[JOB]
Lay out every line of the records below as a JSON list of strings, one string per line, and skip any blank lines. Leave the pictures out of your answer.

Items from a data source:
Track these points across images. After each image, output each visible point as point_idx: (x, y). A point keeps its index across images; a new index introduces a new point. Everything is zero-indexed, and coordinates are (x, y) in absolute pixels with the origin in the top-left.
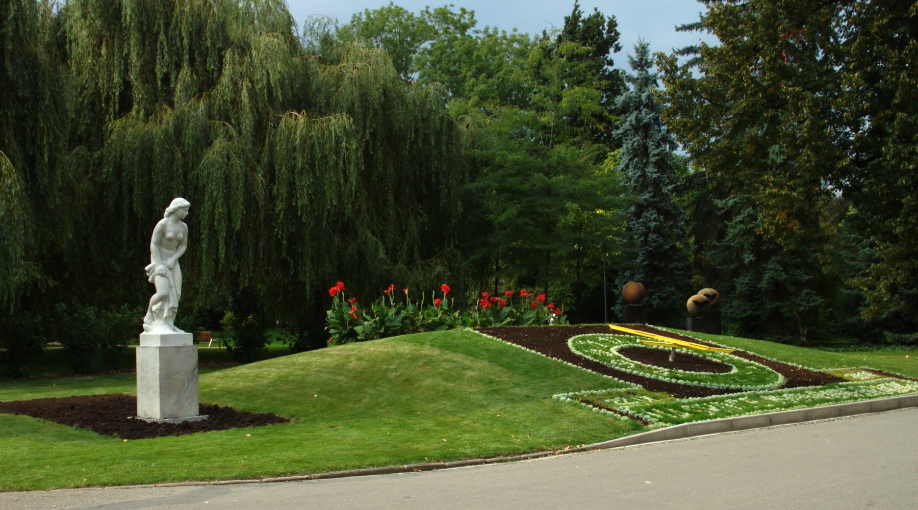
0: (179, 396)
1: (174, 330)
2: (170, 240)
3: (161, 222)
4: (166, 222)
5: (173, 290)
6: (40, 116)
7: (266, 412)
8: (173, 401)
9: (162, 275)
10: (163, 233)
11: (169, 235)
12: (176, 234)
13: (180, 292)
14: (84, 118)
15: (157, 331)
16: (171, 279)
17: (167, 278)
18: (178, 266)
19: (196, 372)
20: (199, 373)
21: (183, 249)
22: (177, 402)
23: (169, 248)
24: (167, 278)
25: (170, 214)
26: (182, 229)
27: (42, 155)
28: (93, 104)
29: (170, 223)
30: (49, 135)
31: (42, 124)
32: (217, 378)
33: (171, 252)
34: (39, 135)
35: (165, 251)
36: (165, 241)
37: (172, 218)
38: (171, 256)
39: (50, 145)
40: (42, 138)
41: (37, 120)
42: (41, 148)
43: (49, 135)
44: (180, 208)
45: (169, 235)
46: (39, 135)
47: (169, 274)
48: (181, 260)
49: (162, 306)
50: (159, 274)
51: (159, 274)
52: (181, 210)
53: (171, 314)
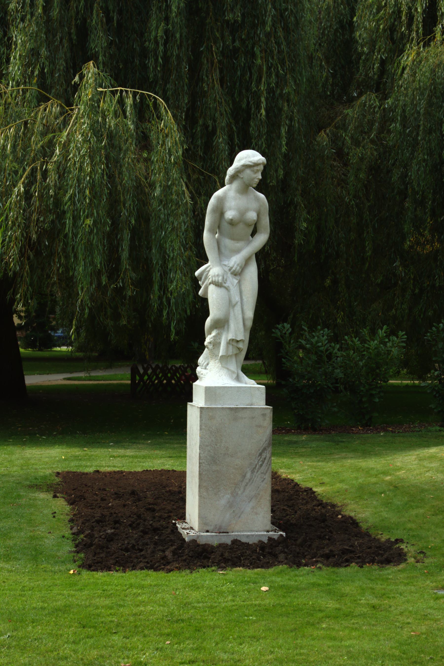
0: (234, 494)
1: (238, 379)
2: (232, 223)
3: (219, 193)
4: (225, 193)
5: (238, 309)
6: (257, 50)
7: (204, 543)
8: (223, 502)
9: (218, 285)
10: (220, 211)
11: (230, 214)
12: (243, 213)
13: (250, 314)
14: (379, 51)
15: (218, 377)
16: (234, 291)
17: (227, 289)
18: (252, 272)
19: (267, 454)
20: (273, 454)
21: (261, 239)
22: (231, 505)
23: (233, 238)
24: (227, 289)
25: (234, 177)
26: (254, 205)
27: (258, 108)
28: (392, 29)
29: (232, 194)
30: (269, 76)
31: (259, 61)
32: (91, 466)
33: (239, 245)
34: (255, 77)
35: (227, 242)
36: (225, 225)
37: (235, 185)
38: (238, 251)
39: (270, 91)
40: (259, 81)
41: (254, 55)
42: (257, 96)
43: (269, 76)
44: (246, 167)
45: (230, 214)
46: (255, 77)
47: (232, 282)
48: (261, 256)
49: (218, 336)
50: (213, 283)
51: (213, 283)
52: (248, 172)
53: (231, 351)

[SOLUTION TO THIS PROBLEM]
[
  "Track these points across images. After each image, output each visible point as point_idx: (x, y). A point keeps its index across images; a new index introduces a new point. Everything is zero-indexed, and coordinates are (x, y) in absolute pixels with the origin in the top-left.",
  "0: (179, 396)",
  "1: (174, 330)",
  "2: (170, 240)",
  "3: (161, 222)",
  "4: (166, 222)",
  "5: (173, 290)",
  "6: (40, 116)",
  "7: (266, 412)",
  "8: (173, 401)",
  "9: (162, 275)",
  "10: (163, 233)",
  "11: (169, 235)",
  "12: (176, 234)",
  "13: (180, 292)",
  "14: (84, 118)",
  "15: (157, 331)",
  "16: (171, 279)",
  "17: (167, 278)",
  "18: (178, 266)",
  "19: (196, 372)",
  "20: (199, 373)",
  "21: (183, 249)",
  "22: (177, 402)",
  "23: (169, 248)",
  "24: (167, 278)",
  "25: (170, 214)",
  "26: (182, 229)",
  "27: (42, 155)",
  "28: (93, 104)",
  "29: (170, 223)",
  "30: (49, 135)",
  "31: (42, 124)",
  "32: (217, 378)",
  "33: (171, 252)",
  "34: (39, 135)",
  "35: (165, 251)",
  "36: (165, 241)",
  "37: (172, 218)",
  "38: (171, 256)",
  "39: (50, 145)",
  "40: (42, 138)",
  "41: (37, 120)",
  "42: (41, 148)",
  "43: (49, 135)",
  "44: (180, 208)",
  "45: (169, 235)",
  "46: (39, 135)",
  "47: (169, 274)",
  "48: (181, 260)",
  "49: (162, 306)",
  "50: (159, 274)",
  "51: (159, 274)",
  "52: (181, 210)",
  "53: (171, 314)",
  "0: (234, 494)",
  "1: (238, 379)",
  "2: (232, 223)",
  "3: (219, 193)",
  "4: (225, 193)",
  "5: (238, 309)",
  "6: (257, 50)",
  "7: (204, 543)",
  "8: (223, 502)",
  "9: (218, 285)",
  "10: (220, 211)",
  "11: (230, 214)",
  "12: (243, 213)",
  "13: (250, 314)",
  "14: (379, 51)",
  "15: (218, 377)",
  "16: (234, 291)",
  "17: (227, 289)",
  "18: (252, 272)",
  "19: (267, 454)",
  "20: (273, 454)",
  "21: (261, 239)",
  "22: (231, 505)",
  "23: (233, 238)",
  "24: (227, 289)",
  "25: (234, 177)",
  "26: (254, 205)",
  "27: (258, 108)",
  "28: (392, 29)",
  "29: (232, 194)",
  "30: (269, 76)",
  "31: (259, 61)",
  "32: (91, 466)",
  "33: (239, 245)",
  "34: (255, 77)",
  "35: (227, 242)",
  "36: (225, 225)",
  "37: (235, 185)",
  "38: (238, 251)",
  "39: (270, 91)",
  "40: (259, 81)",
  "41: (254, 55)",
  "42: (257, 96)",
  "43: (269, 76)",
  "44: (246, 167)",
  "45: (230, 214)",
  "46: (255, 77)",
  "47: (232, 282)",
  "48: (261, 256)",
  "49: (218, 336)",
  "50: (213, 283)",
  "51: (213, 283)",
  "52: (248, 172)",
  "53: (231, 351)"
]